== PROBLEM STATEMENT ==
Only the lines below from the one that contains "none -> blue brick D3 level 1" through the one that contains "blue brick K6:L6" should appear in your answer, exact and without pictures.

== PROVIDED DATA ==
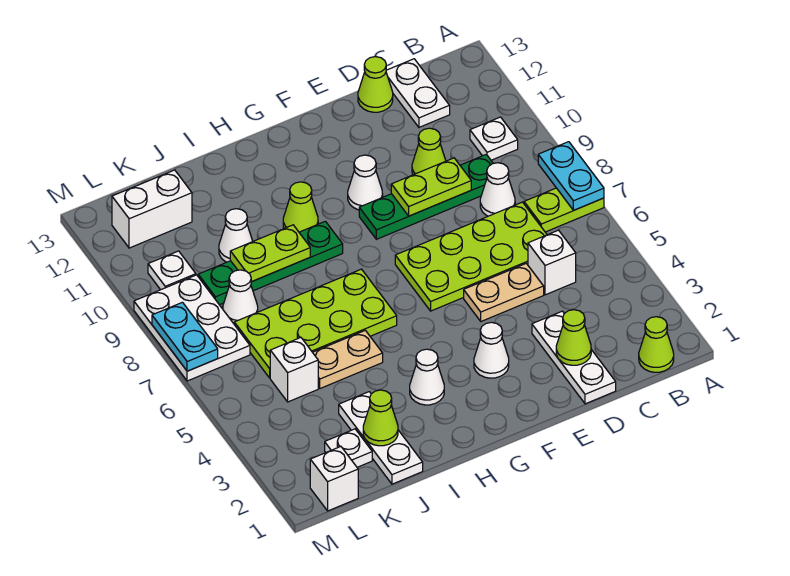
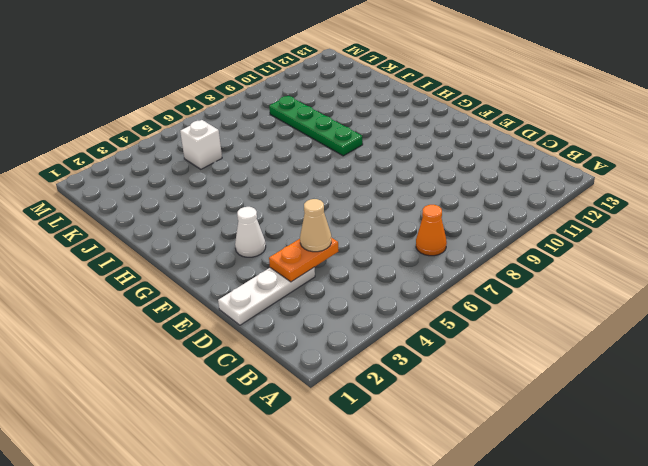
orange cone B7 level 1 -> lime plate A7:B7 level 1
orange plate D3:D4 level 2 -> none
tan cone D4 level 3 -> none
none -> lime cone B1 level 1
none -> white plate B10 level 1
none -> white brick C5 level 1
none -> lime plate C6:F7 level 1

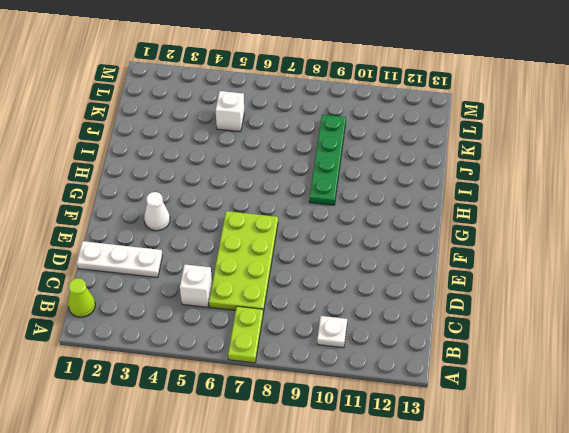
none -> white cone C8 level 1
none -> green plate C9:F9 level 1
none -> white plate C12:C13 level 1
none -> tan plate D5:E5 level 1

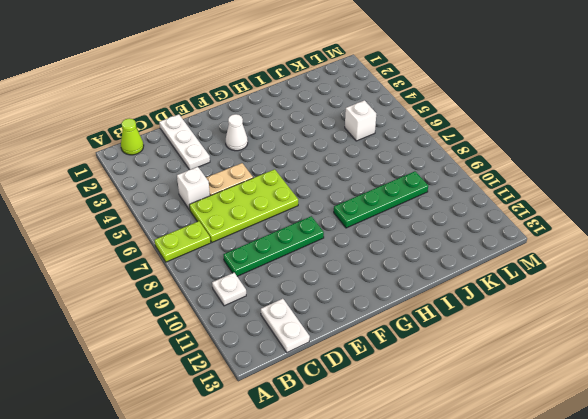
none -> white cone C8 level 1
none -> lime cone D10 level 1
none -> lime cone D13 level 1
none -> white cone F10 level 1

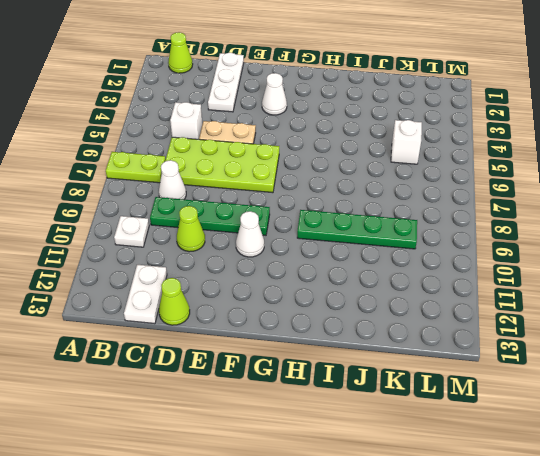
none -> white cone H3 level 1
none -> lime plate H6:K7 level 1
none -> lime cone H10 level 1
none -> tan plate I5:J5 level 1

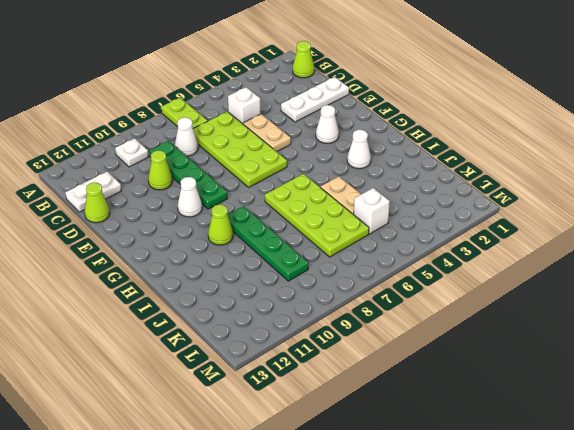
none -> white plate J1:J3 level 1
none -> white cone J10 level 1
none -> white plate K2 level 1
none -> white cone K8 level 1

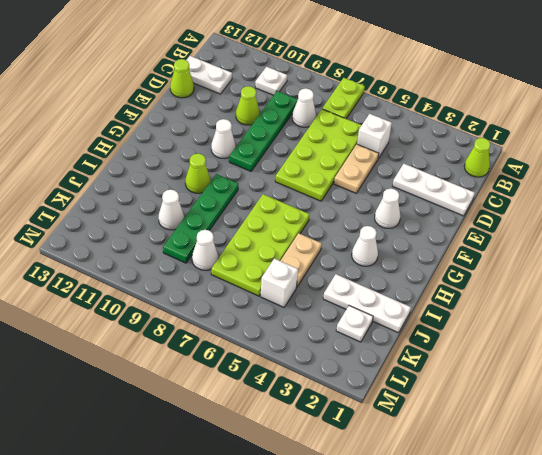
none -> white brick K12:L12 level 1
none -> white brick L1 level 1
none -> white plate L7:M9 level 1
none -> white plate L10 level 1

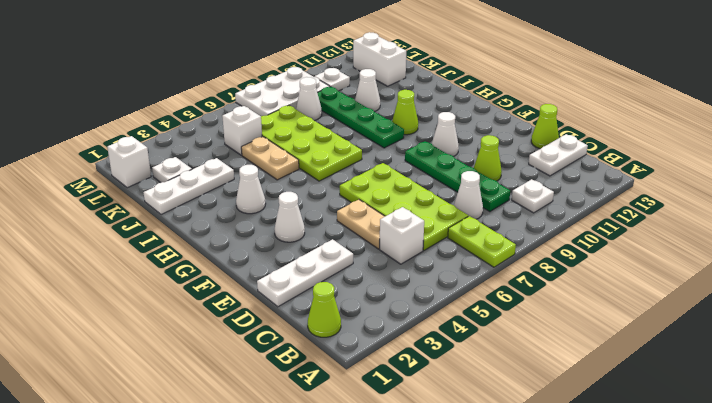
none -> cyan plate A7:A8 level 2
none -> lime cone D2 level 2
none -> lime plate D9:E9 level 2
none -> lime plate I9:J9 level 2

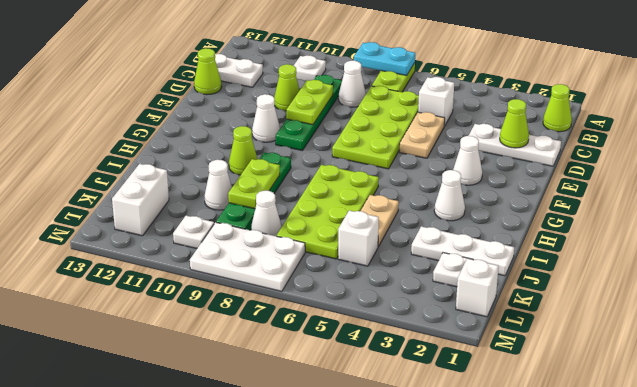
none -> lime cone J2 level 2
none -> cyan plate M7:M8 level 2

---

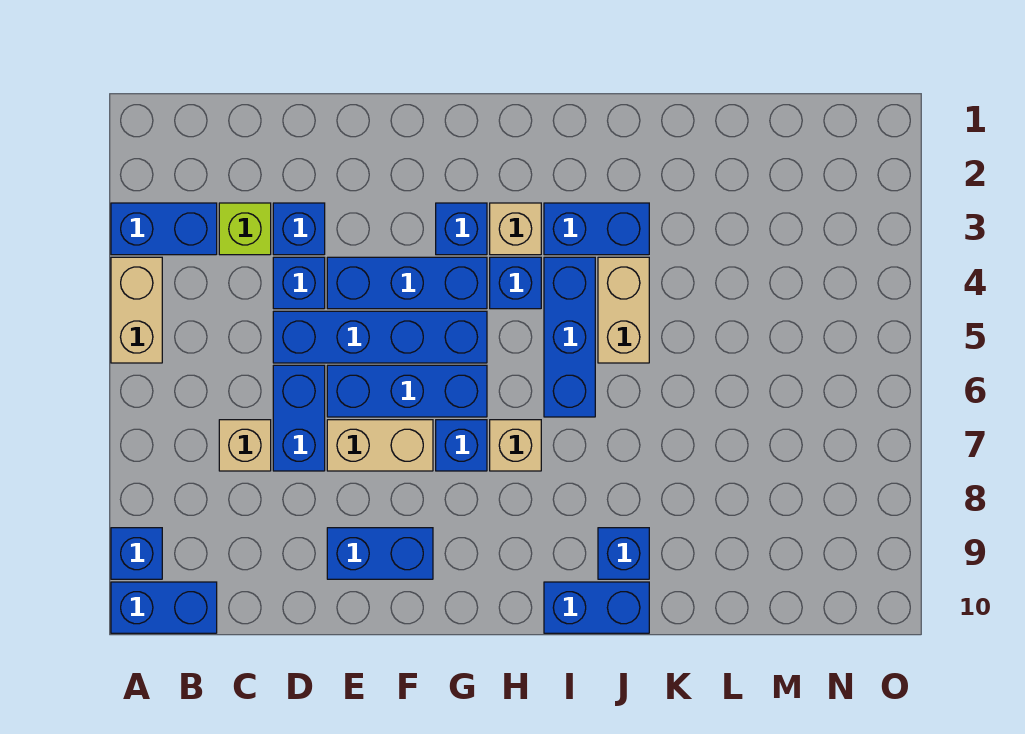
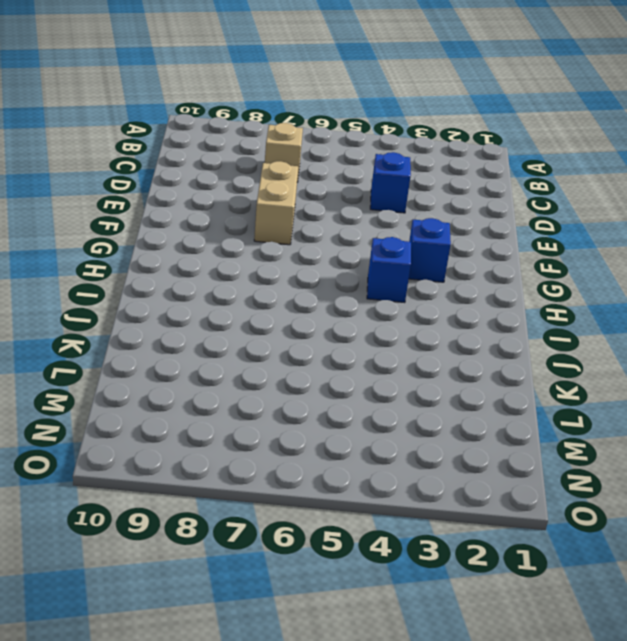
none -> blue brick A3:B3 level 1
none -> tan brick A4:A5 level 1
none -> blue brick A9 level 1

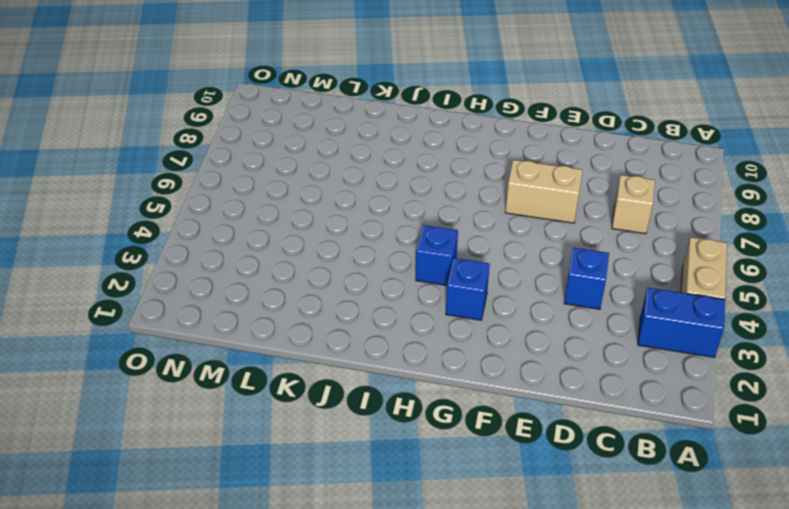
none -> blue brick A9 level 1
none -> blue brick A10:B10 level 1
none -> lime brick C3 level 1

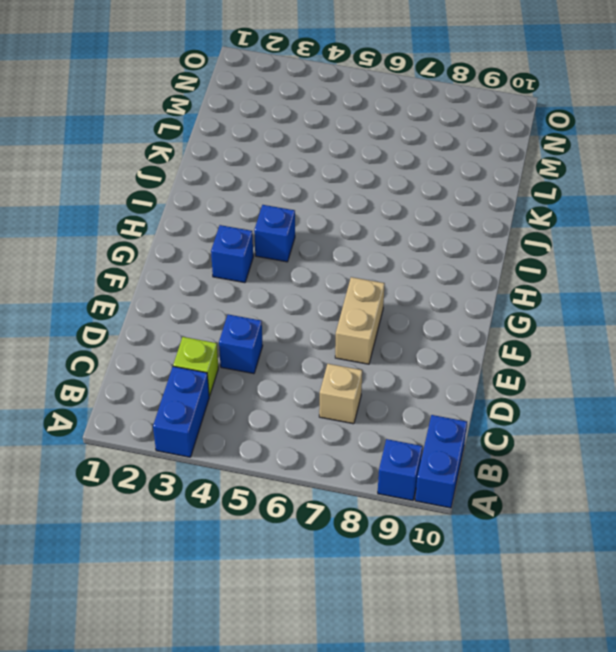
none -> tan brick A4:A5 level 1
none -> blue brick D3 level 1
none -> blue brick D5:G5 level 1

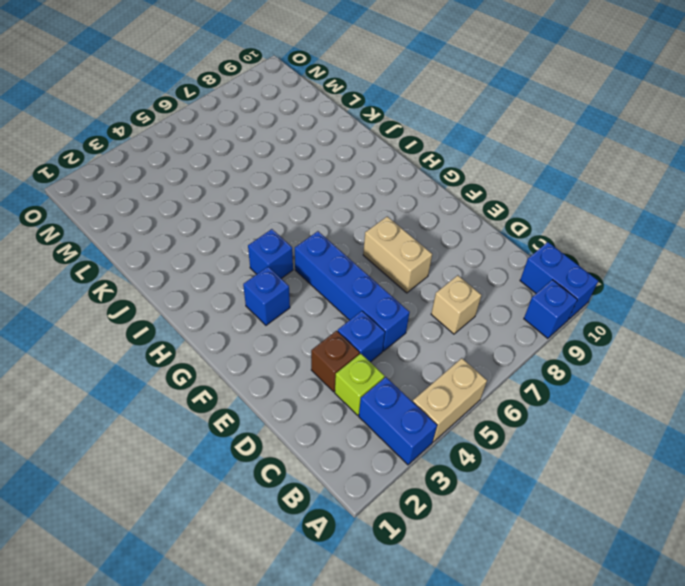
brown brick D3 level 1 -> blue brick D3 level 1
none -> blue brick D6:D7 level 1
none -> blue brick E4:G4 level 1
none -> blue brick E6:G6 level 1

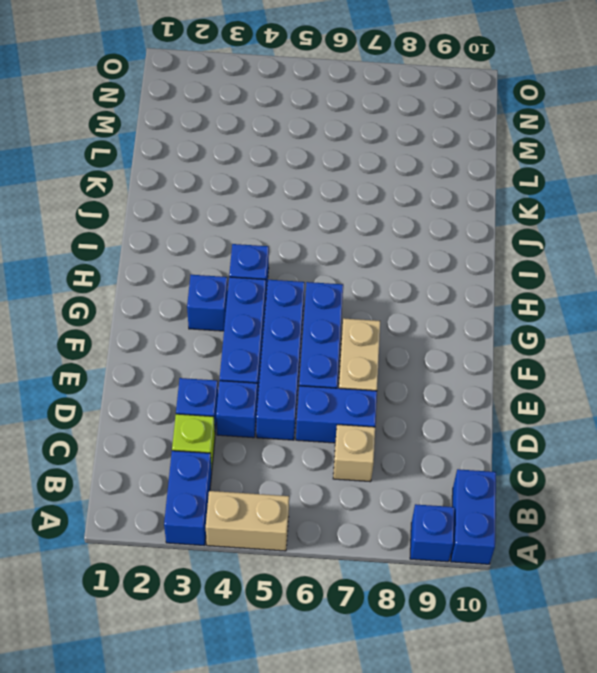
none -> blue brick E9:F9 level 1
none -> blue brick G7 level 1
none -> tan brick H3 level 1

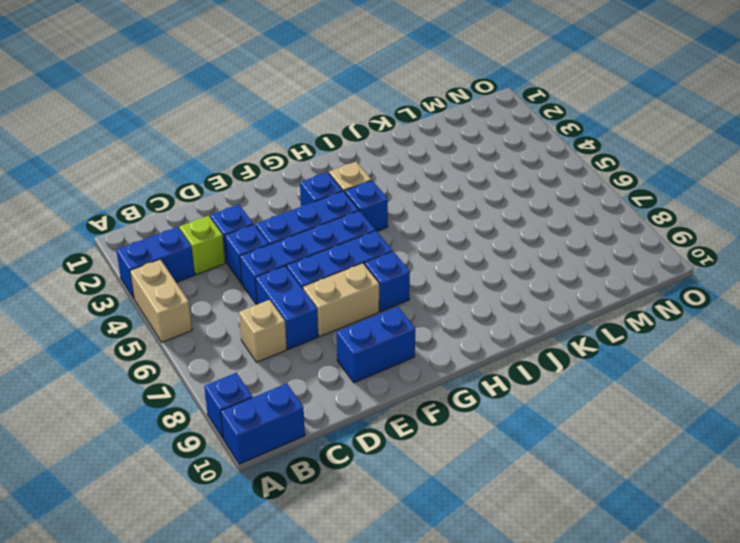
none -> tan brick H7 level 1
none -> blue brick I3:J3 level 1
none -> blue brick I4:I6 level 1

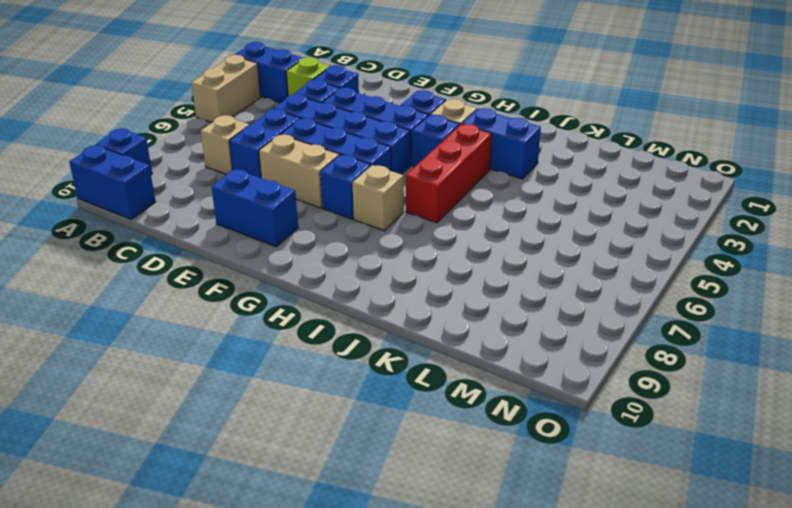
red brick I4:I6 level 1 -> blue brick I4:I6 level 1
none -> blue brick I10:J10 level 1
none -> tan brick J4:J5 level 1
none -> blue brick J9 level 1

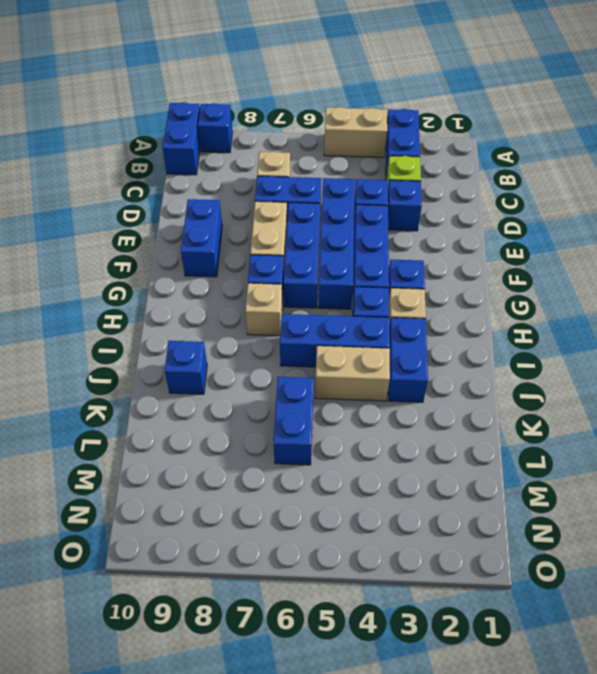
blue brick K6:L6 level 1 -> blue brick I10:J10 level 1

== OUTPUT ==
none -> blue brick D3 level 1
none -> blue brick D5:G5 level 1

brown brick D3 level 1 -> blue brick D3 level 1
none -> blue brick D6:D7 level 1
none -> blue brick E4:G4 level 1
none -> blue brick E6:G6 level 1

none -> blue brick E9:F9 level 1
none -> blue brick G7 level 1
none -> tan brick H3 level 1

none -> tan brick H7 level 1
none -> blue brick I3:J3 level 1
none -> blue brick I4:I6 level 1

red brick I4:I6 level 1 -> blue brick I4:I6 level 1
none -> blue brick I10:J10 level 1
none -> tan brick J4:J5 level 1
none -> blue brick J9 level 1

blue brick K6:L6 level 1 -> blue brick I10:J10 level 1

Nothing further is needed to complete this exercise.